▸ **ESERCIZIO PROPOSTO**
Riporta tutto il materiale qui sotto in una tabella Markdown con le colonne «N.» e «Testo», una riga numerata per ogni riga, saltando quelle vuote. Lascia fuori dalla risposta le immagini.

==== MATERIALE ESTRATTO ====

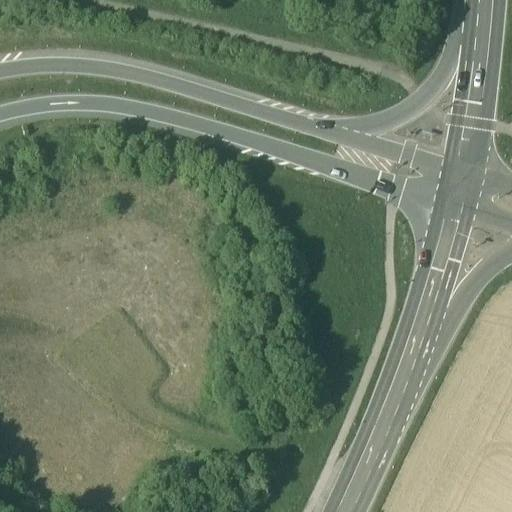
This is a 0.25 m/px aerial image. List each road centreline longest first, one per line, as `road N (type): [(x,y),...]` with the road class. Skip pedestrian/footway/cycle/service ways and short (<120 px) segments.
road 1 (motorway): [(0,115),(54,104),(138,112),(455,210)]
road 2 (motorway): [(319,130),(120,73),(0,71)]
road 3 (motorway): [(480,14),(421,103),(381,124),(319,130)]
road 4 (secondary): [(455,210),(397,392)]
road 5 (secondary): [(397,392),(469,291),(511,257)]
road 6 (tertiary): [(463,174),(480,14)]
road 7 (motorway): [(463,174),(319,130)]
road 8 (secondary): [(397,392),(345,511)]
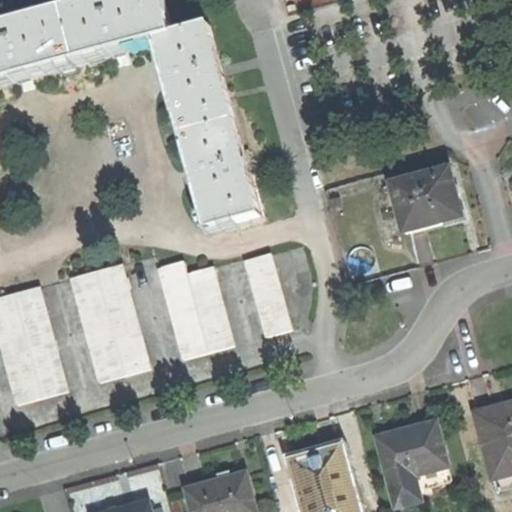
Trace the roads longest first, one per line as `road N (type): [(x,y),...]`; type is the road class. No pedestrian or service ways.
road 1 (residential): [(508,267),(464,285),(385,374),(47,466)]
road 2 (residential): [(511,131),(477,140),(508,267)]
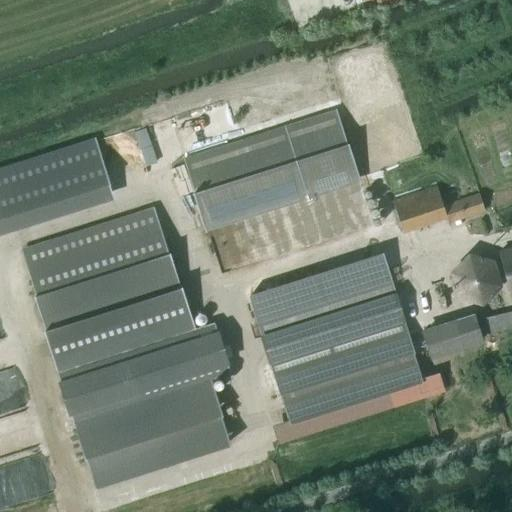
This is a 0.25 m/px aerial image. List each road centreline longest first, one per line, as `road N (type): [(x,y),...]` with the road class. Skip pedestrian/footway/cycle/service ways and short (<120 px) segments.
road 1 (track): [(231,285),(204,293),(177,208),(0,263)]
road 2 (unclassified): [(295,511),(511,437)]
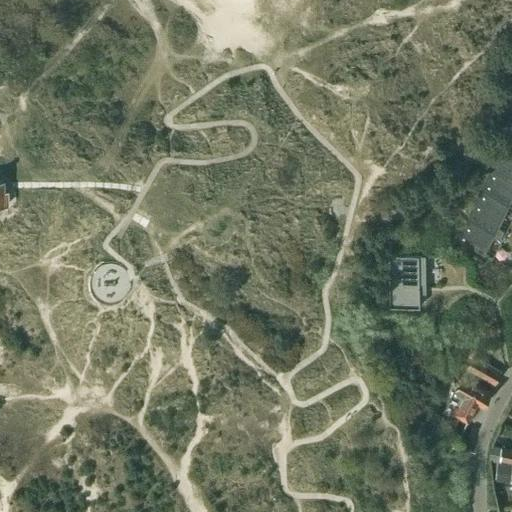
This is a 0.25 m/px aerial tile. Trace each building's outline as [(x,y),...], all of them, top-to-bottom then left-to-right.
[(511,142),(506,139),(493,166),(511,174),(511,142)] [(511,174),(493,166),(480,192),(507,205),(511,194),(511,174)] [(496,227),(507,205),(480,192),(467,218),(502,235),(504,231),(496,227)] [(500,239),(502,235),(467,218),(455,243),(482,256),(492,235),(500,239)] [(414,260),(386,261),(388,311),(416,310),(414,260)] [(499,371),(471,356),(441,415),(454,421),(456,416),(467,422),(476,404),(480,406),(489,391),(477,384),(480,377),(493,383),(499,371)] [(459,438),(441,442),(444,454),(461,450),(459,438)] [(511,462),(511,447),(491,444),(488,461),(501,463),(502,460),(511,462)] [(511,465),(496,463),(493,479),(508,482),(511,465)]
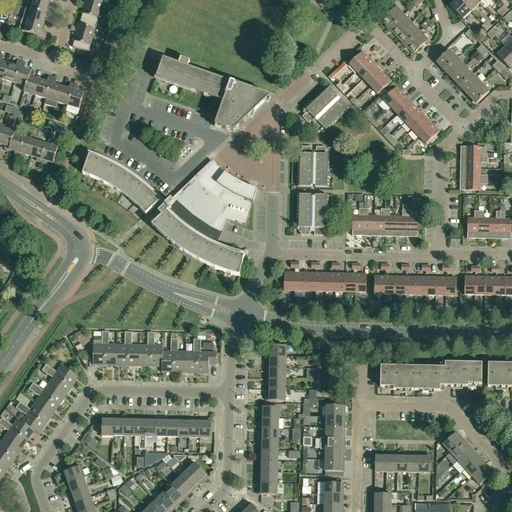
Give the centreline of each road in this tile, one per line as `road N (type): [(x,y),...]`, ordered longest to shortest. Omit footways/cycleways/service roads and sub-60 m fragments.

====

▸ **SOLUZIONE SVOLTA**
| N. | Testo |
|---|---|
| 1 | This is a 0.25 m/px aerial image. List each road centreline longest first, one per line, as `road N (type): [(x,y),...]` with the road class. Skip pedestrian/footway/cycle/service ways and short (<120 px) segments. |
| 2 | road 1 (motorway): [(0,115),(54,104),(138,112),(455,210)] |
| 3 | road 2 (motorway): [(319,130),(120,73),(0,71)] |
| 4 | road 3 (motorway): [(480,14),(421,103),(381,124),(319,130)] |
| 5 | road 4 (secondary): [(455,210),(397,392)] |
| 6 | road 5 (secondary): [(397,392),(469,291),(511,257)] |
| 7 | road 6 (tertiary): [(463,174),(480,14)] |
| 8 | road 7 (motorway): [(463,174),(319,130)] |
| 9 | road 8 (secondary): [(397,392),(345,511)] |
| 10 | Trace the roads longest first, one per line as `road N (type): [(x,y),...]`; type is the road class. No pedestrian or service ways. |
| 11 | road 1 (residential): [(508,267),(464,285),(385,374),(47,466)] |
| 12 | road 2 (residential): [(511,131),(477,140),(508,267)] |
| 13 | This is a 0.25 m/px aerial image. List each road centreline longest first, one per line, as `road N (type): [(x,y),...]` with the road class. Skip pedestrian/footway/cycle/service ways and short (<120 px) segments. |
| 14 | road 1 (track): [(231,285),(204,293),(177,208),(0,263)] |
| 15 | road 2 (unclassified): [(295,511),(511,437)] |
| 16 | This is a 0.25 m/px aerial tile. Trace each building's outline as [(x,y),...], all of them, top-to-bottom then left-to-right. |
| 17 | [(511,142),(506,139),(493,166),(511,174),(511,142)] [(511,174),(493,166),(480,192),(507,205),(511,194),(511,174)] [(496,227),(507,205),(480,192),(467,218),(502,235),(504,231),(496,227)] [(500,239),(502,235),(467,218),(455,243),(482,256),(492,235),(500,239)] [(414,260),(386,261),(388,311),(416,310),(414,260)] [(499,371),(471,356),(441,415),(454,421),(456,416),(467,422),(476,404),(480,406),(489,391),(477,384),(480,377),(493,383),(499,371)] [(459,438),(441,442),(444,454),(461,450),(459,438)] [(511,462),(511,447),(491,444),(488,461),(501,463),(502,460),(511,462)] [(511,465),(496,463),(493,479),(508,482),(511,465)] |
| 18 | Give the centreline of each road in this tile, one per line as `road N (type): [(x,y),...]`, ordered longest to shortest. Omit footways/cycleways/service roads and sub-60 m fragments. |